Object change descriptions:
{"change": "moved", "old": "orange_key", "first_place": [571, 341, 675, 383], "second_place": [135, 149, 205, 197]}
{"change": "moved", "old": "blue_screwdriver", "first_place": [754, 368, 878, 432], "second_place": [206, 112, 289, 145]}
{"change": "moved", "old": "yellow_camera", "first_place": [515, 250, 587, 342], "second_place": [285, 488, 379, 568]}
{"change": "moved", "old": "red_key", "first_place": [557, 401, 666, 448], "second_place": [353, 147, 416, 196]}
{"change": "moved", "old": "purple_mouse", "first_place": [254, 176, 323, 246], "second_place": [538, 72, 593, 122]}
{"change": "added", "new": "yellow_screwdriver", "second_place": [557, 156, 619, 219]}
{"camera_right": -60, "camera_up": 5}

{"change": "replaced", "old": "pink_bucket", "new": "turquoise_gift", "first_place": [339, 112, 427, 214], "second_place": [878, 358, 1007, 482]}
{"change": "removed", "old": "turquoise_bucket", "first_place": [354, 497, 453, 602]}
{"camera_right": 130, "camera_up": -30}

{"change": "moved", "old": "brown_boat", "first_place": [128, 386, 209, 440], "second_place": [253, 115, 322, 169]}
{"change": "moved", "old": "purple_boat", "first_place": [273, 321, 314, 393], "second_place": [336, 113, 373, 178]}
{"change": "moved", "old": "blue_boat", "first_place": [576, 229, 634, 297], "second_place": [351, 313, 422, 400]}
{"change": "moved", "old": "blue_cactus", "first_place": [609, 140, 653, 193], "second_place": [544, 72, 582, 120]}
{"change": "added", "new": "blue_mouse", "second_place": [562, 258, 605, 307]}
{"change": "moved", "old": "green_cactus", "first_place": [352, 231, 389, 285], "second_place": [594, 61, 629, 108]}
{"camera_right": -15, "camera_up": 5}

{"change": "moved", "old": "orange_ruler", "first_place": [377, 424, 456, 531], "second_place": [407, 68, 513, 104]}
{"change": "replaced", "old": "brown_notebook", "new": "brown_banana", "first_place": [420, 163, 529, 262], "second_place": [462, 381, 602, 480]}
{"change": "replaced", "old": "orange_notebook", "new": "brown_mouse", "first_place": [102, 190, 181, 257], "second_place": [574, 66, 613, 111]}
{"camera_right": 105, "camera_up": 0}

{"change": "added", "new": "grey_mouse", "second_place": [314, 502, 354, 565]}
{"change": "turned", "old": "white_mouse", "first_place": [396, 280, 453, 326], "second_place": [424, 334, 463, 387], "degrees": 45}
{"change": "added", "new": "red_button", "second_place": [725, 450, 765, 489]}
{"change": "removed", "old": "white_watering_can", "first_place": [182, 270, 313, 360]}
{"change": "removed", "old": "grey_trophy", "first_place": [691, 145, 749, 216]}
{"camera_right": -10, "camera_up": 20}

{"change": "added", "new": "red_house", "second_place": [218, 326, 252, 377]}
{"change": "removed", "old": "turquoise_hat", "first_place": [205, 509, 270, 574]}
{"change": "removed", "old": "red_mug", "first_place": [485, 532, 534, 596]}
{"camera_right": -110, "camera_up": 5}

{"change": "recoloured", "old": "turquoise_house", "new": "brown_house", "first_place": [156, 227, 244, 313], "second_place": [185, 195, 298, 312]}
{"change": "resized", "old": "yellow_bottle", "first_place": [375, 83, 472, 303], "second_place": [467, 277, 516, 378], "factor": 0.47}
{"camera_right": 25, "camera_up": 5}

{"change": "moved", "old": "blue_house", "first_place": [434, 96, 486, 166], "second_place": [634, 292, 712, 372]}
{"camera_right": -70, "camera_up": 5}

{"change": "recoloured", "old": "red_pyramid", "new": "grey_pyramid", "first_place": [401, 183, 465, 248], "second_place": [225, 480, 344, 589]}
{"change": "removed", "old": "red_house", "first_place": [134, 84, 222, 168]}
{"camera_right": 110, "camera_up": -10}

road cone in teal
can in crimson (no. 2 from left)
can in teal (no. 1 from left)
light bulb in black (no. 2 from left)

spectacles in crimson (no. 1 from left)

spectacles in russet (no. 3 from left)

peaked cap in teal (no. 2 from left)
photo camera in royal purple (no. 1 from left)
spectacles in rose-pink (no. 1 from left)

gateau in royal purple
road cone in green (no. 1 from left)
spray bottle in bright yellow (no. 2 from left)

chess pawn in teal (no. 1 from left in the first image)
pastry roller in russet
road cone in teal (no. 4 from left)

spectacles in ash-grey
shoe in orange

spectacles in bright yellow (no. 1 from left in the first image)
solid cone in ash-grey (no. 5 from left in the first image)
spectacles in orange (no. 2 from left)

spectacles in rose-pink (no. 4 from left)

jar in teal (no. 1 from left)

> [Work instruction]: Give the entries again in full, exactly as they were written above.

> [Solution for this task]:
{"change": "moved", "old": "orange_key", "first_place": [571, 341, 675, 383], "second_place": [135, 149, 205, 197]}
{"change": "moved", "old": "blue_screwdriver", "first_place": [754, 368, 878, 432], "second_place": [206, 112, 289, 145]}
{"change": "moved", "old": "yellow_camera", "first_place": [515, 250, 587, 342], "second_place": [285, 488, 379, 568]}
{"change": "moved", "old": "red_key", "first_place": [557, 401, 666, 448], "second_place": [353, 147, 416, 196]}
{"change": "moved", "old": "purple_mouse", "first_place": [254, 176, 323, 246], "second_place": [538, 72, 593, 122]}
{"change": "added", "new": "yellow_screwdriver", "second_place": [557, 156, 619, 219]}
{"camera_right": -60, "camera_up": 5}

{"change": "replaced", "old": "pink_bucket", "new": "turquoise_gift", "first_place": [339, 112, 427, 214], "second_place": [878, 358, 1007, 482]}
{"change": "removed", "old": "turquoise_bucket", "first_place": [354, 497, 453, 602]}
{"camera_right": 130, "camera_up": -30}

{"change": "moved", "old": "brown_boat", "first_place": [128, 386, 209, 440], "second_place": [253, 115, 322, 169]}
{"change": "moved", "old": "purple_boat", "first_place": [273, 321, 314, 393], "second_place": [336, 113, 373, 178]}
{"change": "moved", "old": "blue_boat", "first_place": [576, 229, 634, 297], "second_place": [351, 313, 422, 400]}
{"change": "moved", "old": "blue_cactus", "first_place": [609, 140, 653, 193], "second_place": [544, 72, 582, 120]}
{"change": "added", "new": "blue_mouse", "second_place": [562, 258, 605, 307]}
{"change": "moved", "old": "green_cactus", "first_place": [352, 231, 389, 285], "second_place": [594, 61, 629, 108]}
{"camera_right": -15, "camera_up": 5}

{"change": "moved", "old": "orange_ruler", "first_place": [377, 424, 456, 531], "second_place": [407, 68, 513, 104]}
{"change": "replaced", "old": "brown_notebook", "new": "brown_banana", "first_place": [420, 163, 529, 262], "second_place": [462, 381, 602, 480]}
{"change": "replaced", "old": "orange_notebook", "new": "brown_mouse", "first_place": [102, 190, 181, 257], "second_place": [574, 66, 613, 111]}
{"camera_right": 105, "camera_up": 0}

{"change": "added", "new": "grey_mouse", "second_place": [314, 502, 354, 565]}
{"change": "turned", "old": "white_mouse", "first_place": [396, 280, 453, 326], "second_place": [424, 334, 463, 387], "degrees": 45}
{"change": "added", "new": "red_button", "second_place": [725, 450, 765, 489]}
{"change": "removed", "old": "white_watering_can", "first_place": [182, 270, 313, 360]}
{"change": "removed", "old": "grey_trophy", "first_place": [691, 145, 749, 216]}
{"camera_right": -10, "camera_up": 20}

{"change": "added", "new": "red_house", "second_place": [218, 326, 252, 377]}
{"change": "removed", "old": "turquoise_hat", "first_place": [205, 509, 270, 574]}
{"change": "removed", "old": "red_mug", "first_place": [485, 532, 534, 596]}
{"camera_right": -110, "camera_up": 5}

{"change": "recoloured", "old": "turquoise_house", "new": "brown_house", "first_place": [156, 227, 244, 313], "second_place": [185, 195, 298, 312]}
{"change": "resized", "old": "yellow_bottle", "first_place": [375, 83, 472, 303], "second_place": [467, 277, 516, 378], "factor": 0.47}
{"camera_right": 25, "camera_up": 5}

{"change": "moved", "old": "blue_house", "first_place": [434, 96, 486, 166], "second_place": [634, 292, 712, 372]}
{"camera_right": -70, "camera_up": 5}

{"change": "recoloured", "old": "red_pyramid", "new": "grey_pyramid", "first_place": [401, 183, 465, 248], "second_place": [225, 480, 344, 589]}
{"change": "removed", "old": "red_house", "first_place": [134, 84, 222, 168]}
{"camera_right": 110, "camera_up": -10}

road cone in teal
can in crimson (no. 2 from left)
can in teal (no. 1 from left)
light bulb in black (no. 2 from left)

spectacles in crimson (no. 1 from left)

spectacles in russet (no. 3 from left)

peaked cap in teal (no. 2 from left)
photo camera in royal purple (no. 1 from left)
spectacles in rose-pink (no. 1 from left)

gateau in royal purple
road cone in green (no. 1 from left)
spray bottle in bright yellow (no. 2 from left)

chess pawn in teal (no. 1 from left in the first image)
pastry roller in russet
road cone in teal (no. 4 from left)

spectacles in ash-grey
shoe in orange

spectacles in bright yellow (no. 1 from left in the first image)
solid cone in ash-grey (no. 5 from left in the first image)
spectacles in orange (no. 2 from left)

spectacles in rose-pink (no. 4 from left)

jar in teal (no. 1 from left)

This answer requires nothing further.